**WHAT TO WORK ON**
Please set out the rows as a numbered list, from the start of the rows up to and including the line with "The image size is (853, 640). What". Leave out blank lines.

>> Begin MATERIAL PROVIDED

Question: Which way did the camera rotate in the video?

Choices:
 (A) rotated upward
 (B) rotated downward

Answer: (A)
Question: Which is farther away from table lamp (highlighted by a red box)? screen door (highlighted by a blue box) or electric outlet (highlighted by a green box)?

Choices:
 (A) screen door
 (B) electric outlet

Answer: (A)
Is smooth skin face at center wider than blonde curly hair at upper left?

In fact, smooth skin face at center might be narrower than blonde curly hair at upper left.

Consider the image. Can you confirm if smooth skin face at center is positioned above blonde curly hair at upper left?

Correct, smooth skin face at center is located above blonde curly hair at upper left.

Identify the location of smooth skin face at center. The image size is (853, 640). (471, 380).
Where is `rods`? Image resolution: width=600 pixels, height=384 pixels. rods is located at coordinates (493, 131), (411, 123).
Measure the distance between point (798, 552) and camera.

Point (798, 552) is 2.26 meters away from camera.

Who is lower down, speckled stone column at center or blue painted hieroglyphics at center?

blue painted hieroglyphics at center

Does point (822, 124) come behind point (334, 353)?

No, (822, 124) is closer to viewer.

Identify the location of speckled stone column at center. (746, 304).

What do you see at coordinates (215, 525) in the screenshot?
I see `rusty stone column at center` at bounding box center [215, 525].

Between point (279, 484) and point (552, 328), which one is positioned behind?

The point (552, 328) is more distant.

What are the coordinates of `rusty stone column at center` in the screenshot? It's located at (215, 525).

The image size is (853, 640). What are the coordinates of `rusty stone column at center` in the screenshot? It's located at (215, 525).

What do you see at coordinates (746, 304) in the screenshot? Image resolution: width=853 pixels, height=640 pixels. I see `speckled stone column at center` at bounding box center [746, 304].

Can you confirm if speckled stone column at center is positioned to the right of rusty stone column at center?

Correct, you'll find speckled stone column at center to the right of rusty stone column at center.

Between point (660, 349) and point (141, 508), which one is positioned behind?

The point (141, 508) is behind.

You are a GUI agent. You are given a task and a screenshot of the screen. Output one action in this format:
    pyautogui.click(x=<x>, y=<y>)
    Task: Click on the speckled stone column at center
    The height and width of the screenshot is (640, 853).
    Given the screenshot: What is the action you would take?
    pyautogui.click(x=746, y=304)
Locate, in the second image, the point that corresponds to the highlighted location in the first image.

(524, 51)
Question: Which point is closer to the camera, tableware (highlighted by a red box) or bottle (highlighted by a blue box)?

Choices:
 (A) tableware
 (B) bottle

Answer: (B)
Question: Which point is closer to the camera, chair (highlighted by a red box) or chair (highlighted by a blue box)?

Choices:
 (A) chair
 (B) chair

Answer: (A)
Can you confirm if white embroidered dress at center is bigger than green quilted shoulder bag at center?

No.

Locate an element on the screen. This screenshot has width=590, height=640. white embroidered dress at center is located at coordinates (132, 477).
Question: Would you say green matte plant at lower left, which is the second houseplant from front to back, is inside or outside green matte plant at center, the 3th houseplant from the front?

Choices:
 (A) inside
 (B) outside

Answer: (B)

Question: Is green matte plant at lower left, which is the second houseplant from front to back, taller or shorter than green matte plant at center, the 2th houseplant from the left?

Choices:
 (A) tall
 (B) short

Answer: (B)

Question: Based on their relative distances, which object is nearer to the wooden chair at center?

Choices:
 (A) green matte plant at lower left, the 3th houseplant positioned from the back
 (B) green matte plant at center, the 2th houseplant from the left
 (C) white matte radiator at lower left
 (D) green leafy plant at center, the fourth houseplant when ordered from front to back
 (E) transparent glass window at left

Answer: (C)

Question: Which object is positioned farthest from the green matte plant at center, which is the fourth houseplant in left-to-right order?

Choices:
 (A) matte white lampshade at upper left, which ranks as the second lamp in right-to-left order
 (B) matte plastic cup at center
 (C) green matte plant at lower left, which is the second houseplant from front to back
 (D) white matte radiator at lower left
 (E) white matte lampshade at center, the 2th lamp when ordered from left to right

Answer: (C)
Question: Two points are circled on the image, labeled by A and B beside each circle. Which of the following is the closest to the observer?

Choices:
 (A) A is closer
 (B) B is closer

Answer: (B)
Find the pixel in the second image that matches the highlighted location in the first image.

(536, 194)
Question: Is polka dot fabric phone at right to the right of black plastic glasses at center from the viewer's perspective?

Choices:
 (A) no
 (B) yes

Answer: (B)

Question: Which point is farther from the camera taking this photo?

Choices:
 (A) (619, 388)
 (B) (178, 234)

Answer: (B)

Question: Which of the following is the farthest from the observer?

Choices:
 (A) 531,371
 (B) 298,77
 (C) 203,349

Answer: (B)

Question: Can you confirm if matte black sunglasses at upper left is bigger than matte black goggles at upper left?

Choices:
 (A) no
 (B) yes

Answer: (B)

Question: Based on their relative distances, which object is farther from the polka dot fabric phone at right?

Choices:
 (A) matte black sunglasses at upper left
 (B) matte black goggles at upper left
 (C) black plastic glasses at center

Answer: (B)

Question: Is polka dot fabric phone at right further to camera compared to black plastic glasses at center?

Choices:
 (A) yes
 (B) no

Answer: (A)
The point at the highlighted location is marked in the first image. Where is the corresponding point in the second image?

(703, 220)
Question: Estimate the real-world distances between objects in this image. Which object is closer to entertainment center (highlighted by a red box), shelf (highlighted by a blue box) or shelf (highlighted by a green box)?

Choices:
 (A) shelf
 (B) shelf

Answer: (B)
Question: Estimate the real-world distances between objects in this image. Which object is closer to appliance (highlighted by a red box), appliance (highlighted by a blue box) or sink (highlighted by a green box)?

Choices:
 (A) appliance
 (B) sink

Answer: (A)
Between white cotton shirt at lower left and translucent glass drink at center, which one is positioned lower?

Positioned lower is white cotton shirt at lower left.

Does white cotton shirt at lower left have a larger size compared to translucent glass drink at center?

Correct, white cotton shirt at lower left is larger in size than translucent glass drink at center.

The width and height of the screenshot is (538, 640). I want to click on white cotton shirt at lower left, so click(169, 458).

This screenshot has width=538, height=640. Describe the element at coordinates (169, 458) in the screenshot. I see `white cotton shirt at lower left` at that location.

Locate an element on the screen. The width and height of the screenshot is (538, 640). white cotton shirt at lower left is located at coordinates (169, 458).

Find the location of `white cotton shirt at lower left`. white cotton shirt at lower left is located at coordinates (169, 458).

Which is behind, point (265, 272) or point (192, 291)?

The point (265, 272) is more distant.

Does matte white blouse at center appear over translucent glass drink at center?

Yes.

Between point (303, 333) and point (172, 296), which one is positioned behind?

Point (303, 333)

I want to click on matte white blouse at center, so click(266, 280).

>> End MATERIAL PROVIDED

**TASK OUTPUT**
1. Question: Which way did the camera rotate in the video?
2. Choices:
3.  (A) rotated upward
4.  (B) rotated downward
5. Answer: (A)
6. Question: Which is farther away from table lamp (highlighted by a red box)? screen door (highlighted by a blue box) or electric outlet (highlighted by a green box)?
7. Choices:
8.  (A) screen door
9.  (B) electric outlet
10. Answer: (A)
11. Is smooth skin face at center wider than blonde curly hair at upper left?
12. In fact, smooth skin face at center might be narrower than blonde curly hair at upper left.
13. Consider the image. Can you confirm if smooth skin face at center is positioned above blonde curly hair at upper left?
14. Correct, smooth skin face at center is located above blonde curly hair at upper left.
15. Identify the location of smooth skin face at center. The image size is (853, 640). (471, 380).
16. Where is `rods`? Image resolution: width=600 pixels, height=384 pixels. rods is located at coordinates (493, 131), (411, 123).
17. Measure the distance between point (798, 552) and camera.
18. Point (798, 552) is 2.26 meters away from camera.
19. Who is lower down, speckled stone column at center or blue painted hieroglyphics at center?
20. blue painted hieroglyphics at center
21. Does point (822, 124) come behind point (334, 353)?
22. No, (822, 124) is closer to viewer.
23. Identify the location of speckled stone column at center. (746, 304).
24. What do you see at coordinates (215, 525) in the screenshot?
25. I see `rusty stone column at center` at bounding box center [215, 525].
26. Between point (279, 484) and point (552, 328), which one is positioned behind?
27. The point (552, 328) is more distant.
28. What are the coordinates of `rusty stone column at center` in the screenshot? It's located at (215, 525).
29. The image size is (853, 640). What are the coordinates of `rusty stone column at center` in the screenshot? It's located at (215, 525).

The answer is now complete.